◆ Requirement
Filter the entries for the string "pink". Copy each line that has it.

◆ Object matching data

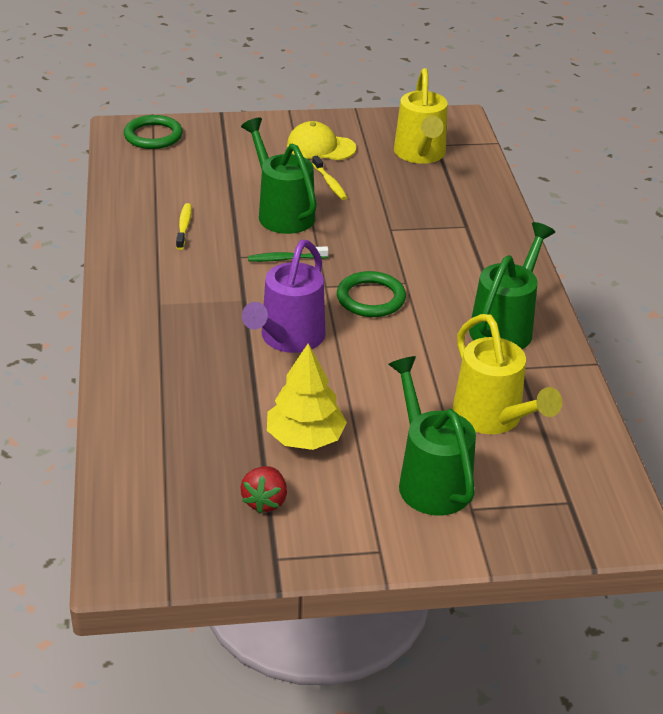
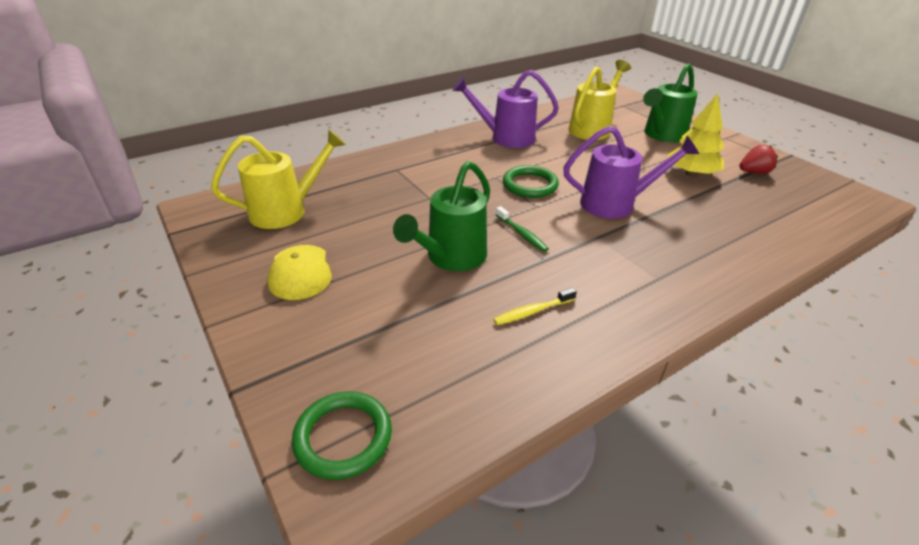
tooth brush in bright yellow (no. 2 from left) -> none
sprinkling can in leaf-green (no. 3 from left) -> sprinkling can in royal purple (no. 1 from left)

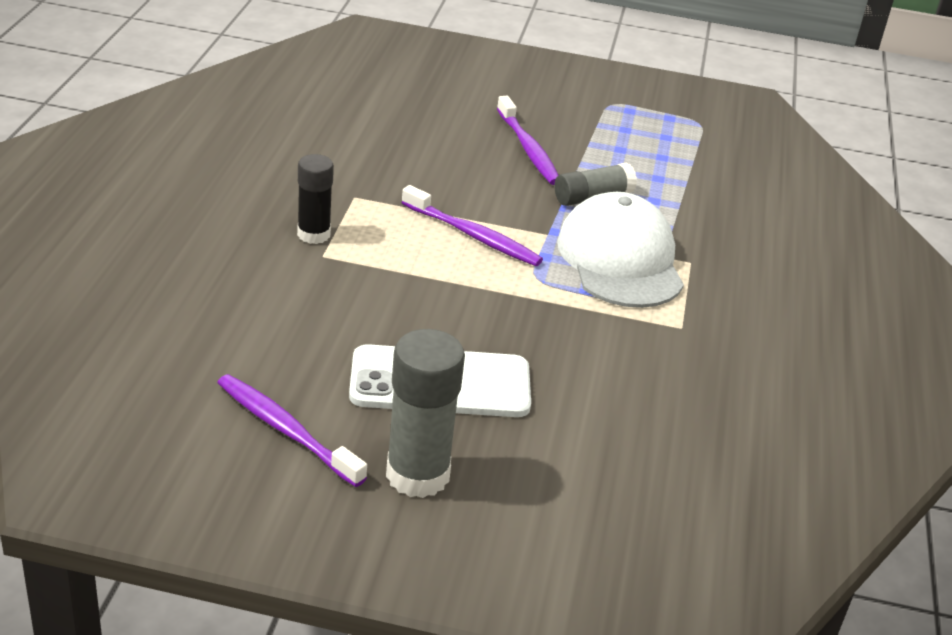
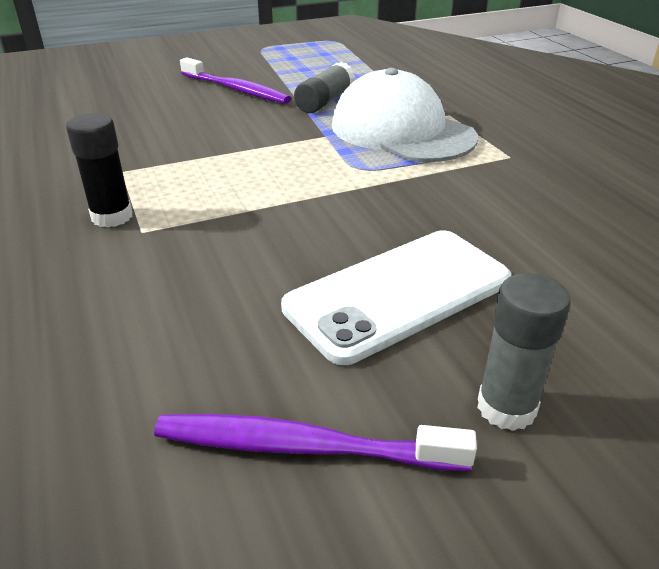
tooth brush in royal purple (no. 2 from left) -> none
glue in gray (no. 1 from left in the first image) -> glue in gray (no. 2 from left), x0.64

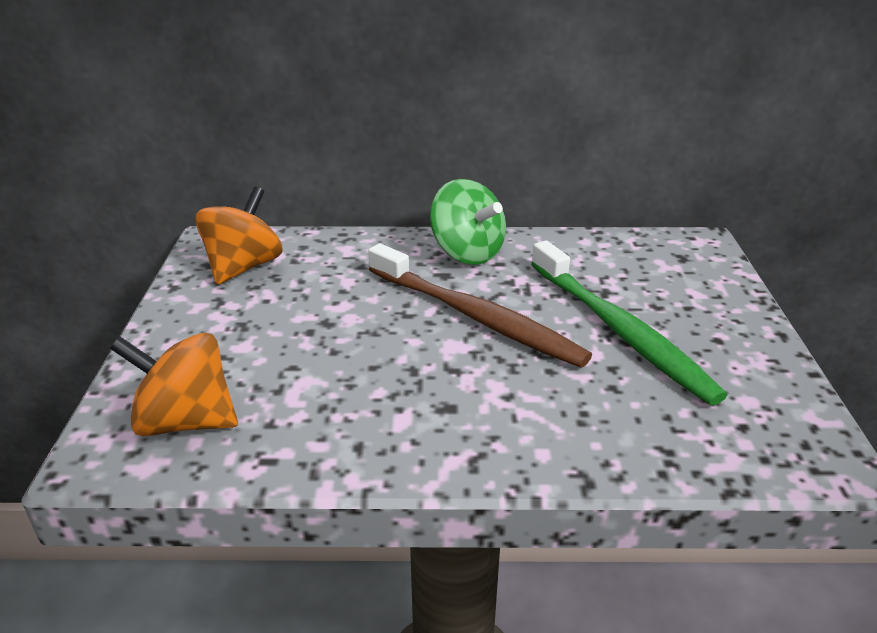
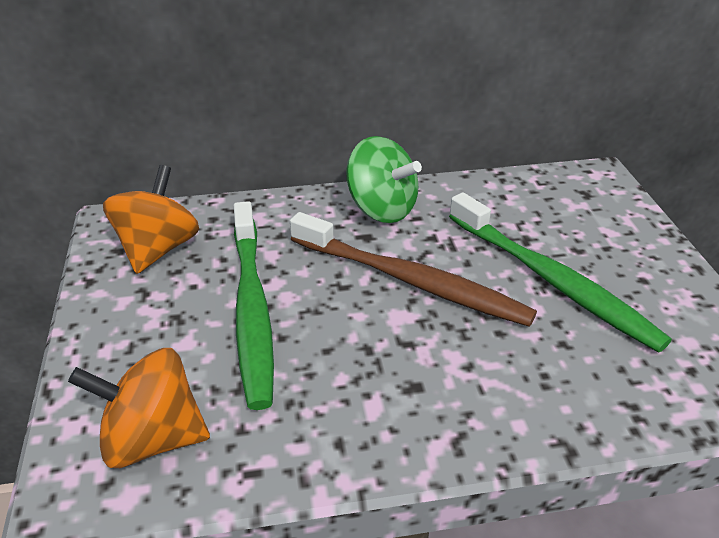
none -> tooth brush in leaf-green (no. 1 from left)

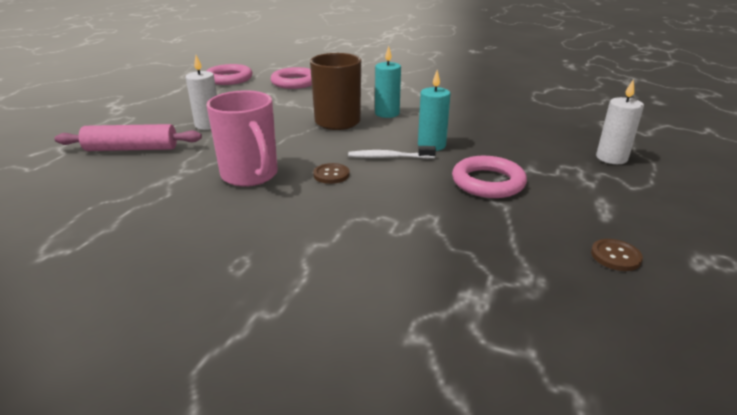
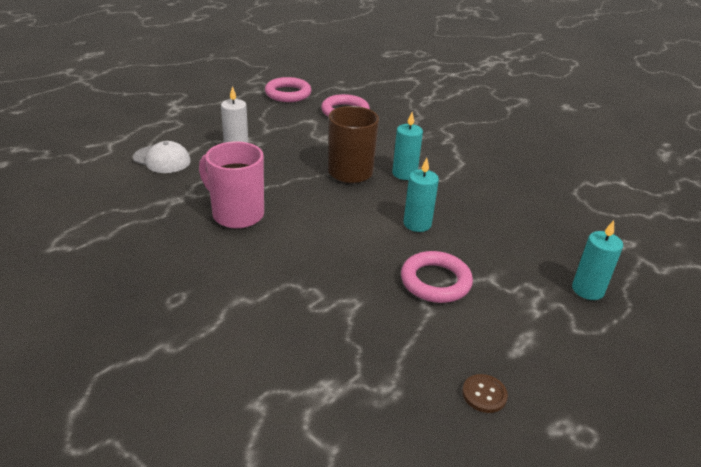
button in russet (no. 1 from left) -> none
tooth brush in pure white -> none
dough roller in pink -> baseball cap in pure white
pillar candle in pure white (no. 2 from left) -> pillar candle in turquoise (no. 3 from left)
coffee mug in pink, 135 degrees clockwise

◆ Answer below
dough roller in pink -> baseball cap in pure white
coffee mug in pink, 135 degrees clockwise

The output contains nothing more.